▸ **Exercise**
If an entry holds an image, leave that image out and transcribe everything else exactly.

▸ **Material for this task**
<<<<
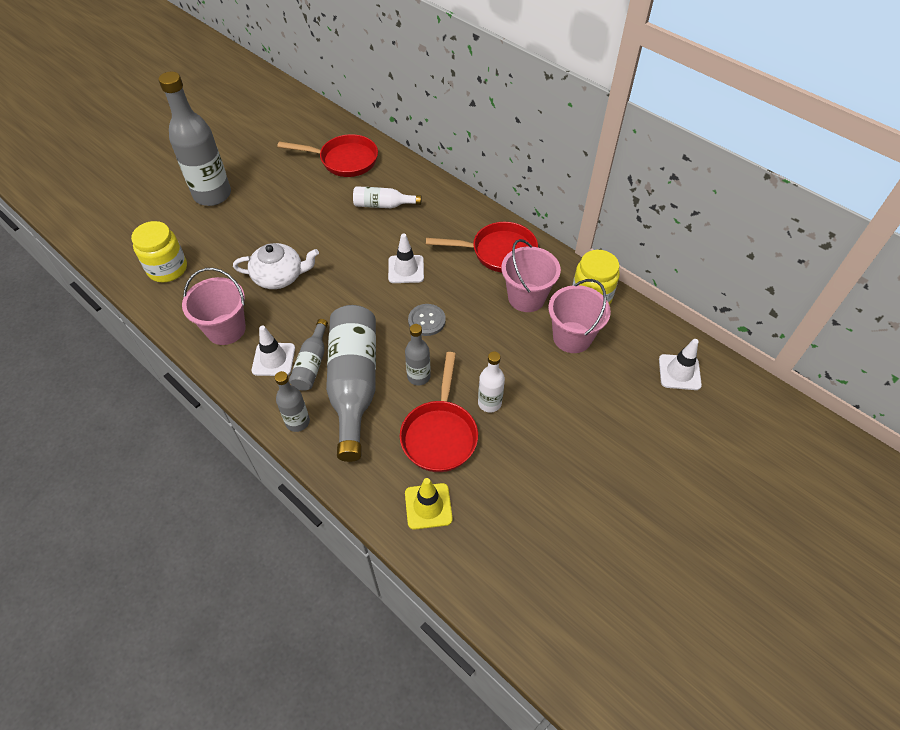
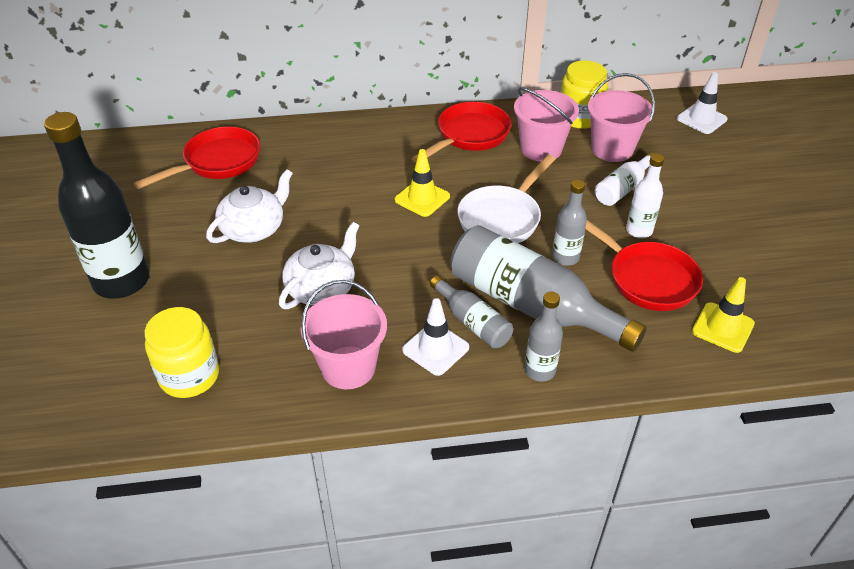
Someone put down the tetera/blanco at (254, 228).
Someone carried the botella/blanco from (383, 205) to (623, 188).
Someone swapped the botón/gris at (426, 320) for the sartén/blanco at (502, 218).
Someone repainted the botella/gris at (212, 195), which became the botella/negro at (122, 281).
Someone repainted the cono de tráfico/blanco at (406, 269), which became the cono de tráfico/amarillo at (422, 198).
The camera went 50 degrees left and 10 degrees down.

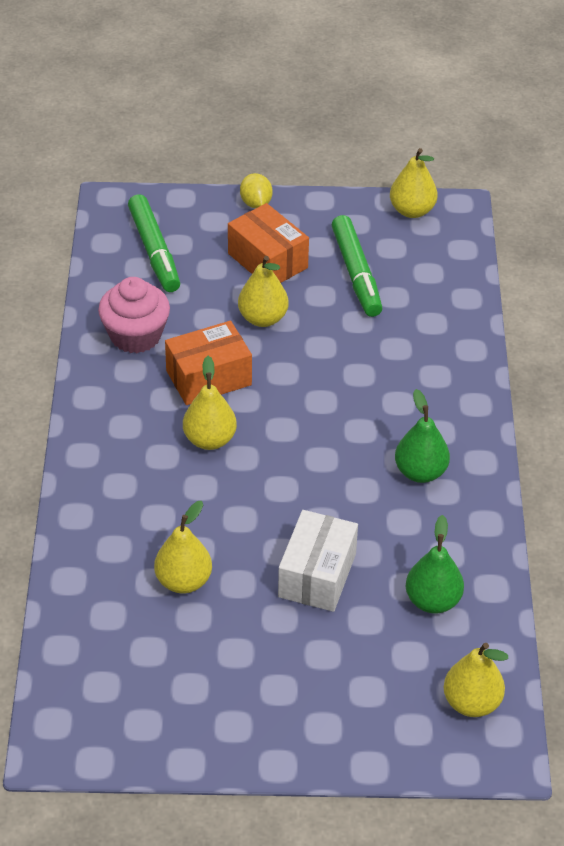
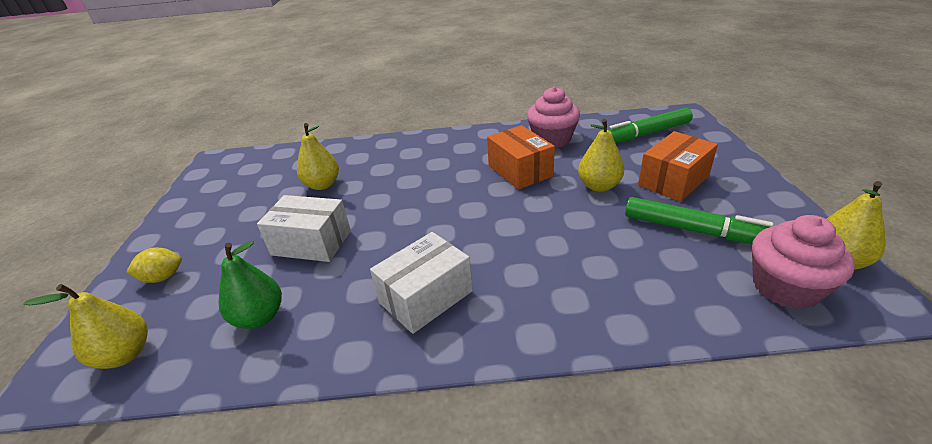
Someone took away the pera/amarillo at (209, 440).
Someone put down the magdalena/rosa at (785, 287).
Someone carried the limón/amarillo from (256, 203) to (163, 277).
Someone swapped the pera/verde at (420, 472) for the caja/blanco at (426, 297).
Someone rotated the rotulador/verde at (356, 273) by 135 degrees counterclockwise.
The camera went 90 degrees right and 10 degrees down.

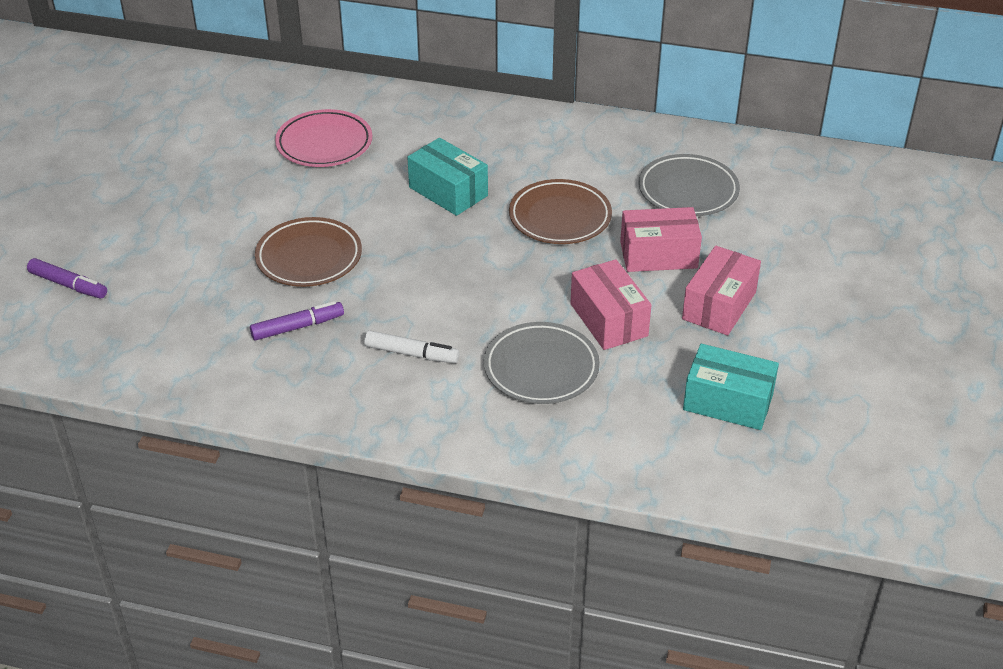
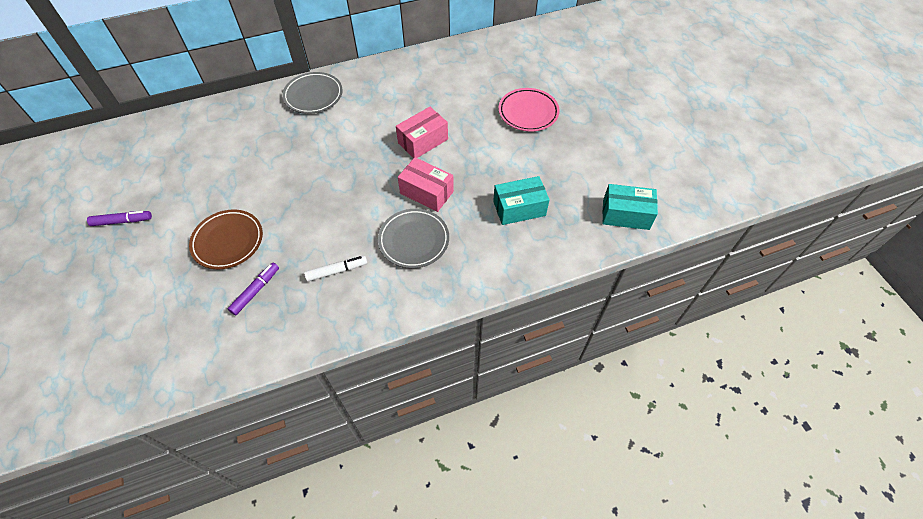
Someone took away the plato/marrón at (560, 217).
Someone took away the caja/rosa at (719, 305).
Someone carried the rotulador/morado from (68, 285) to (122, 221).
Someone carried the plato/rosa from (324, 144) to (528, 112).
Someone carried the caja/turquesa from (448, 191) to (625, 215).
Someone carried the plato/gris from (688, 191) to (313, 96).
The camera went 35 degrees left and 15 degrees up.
>>>>
▸ **Problem solution**
Someone put down the tetera/blanco at (254, 228).
Someone carried the botella/blanco from (383, 205) to (623, 188).
Someone swapped the botón/gris at (426, 320) for the sartén/blanco at (502, 218).
Someone repainted the botella/gris at (212, 195), which became the botella/negro at (122, 281).
Someone repainted the cono de tráfico/blanco at (406, 269), which became the cono de tráfico/amarillo at (422, 198).
The camera went 50 degrees left and 10 degrees down.

Someone took away the pera/amarillo at (209, 440).
Someone put down the magdalena/rosa at (785, 287).
Someone carried the limón/amarillo from (256, 203) to (163, 277).
Someone swapped the pera/verde at (420, 472) for the caja/blanco at (426, 297).
Someone rotated the rotulador/verde at (356, 273) by 135 degrees counterclockwise.
The camera went 90 degrees right and 10 degrees down.

Someone took away the plato/marrón at (560, 217).
Someone took away the caja/rosa at (719, 305).
Someone carried the rotulador/morado from (68, 285) to (122, 221).
Someone carried the plato/rosa from (324, 144) to (528, 112).
Someone carried the caja/turquesa from (448, 191) to (625, 215).
Someone carried the plato/gris from (688, 191) to (313, 96).
The camera went 35 degrees left and 15 degrees up.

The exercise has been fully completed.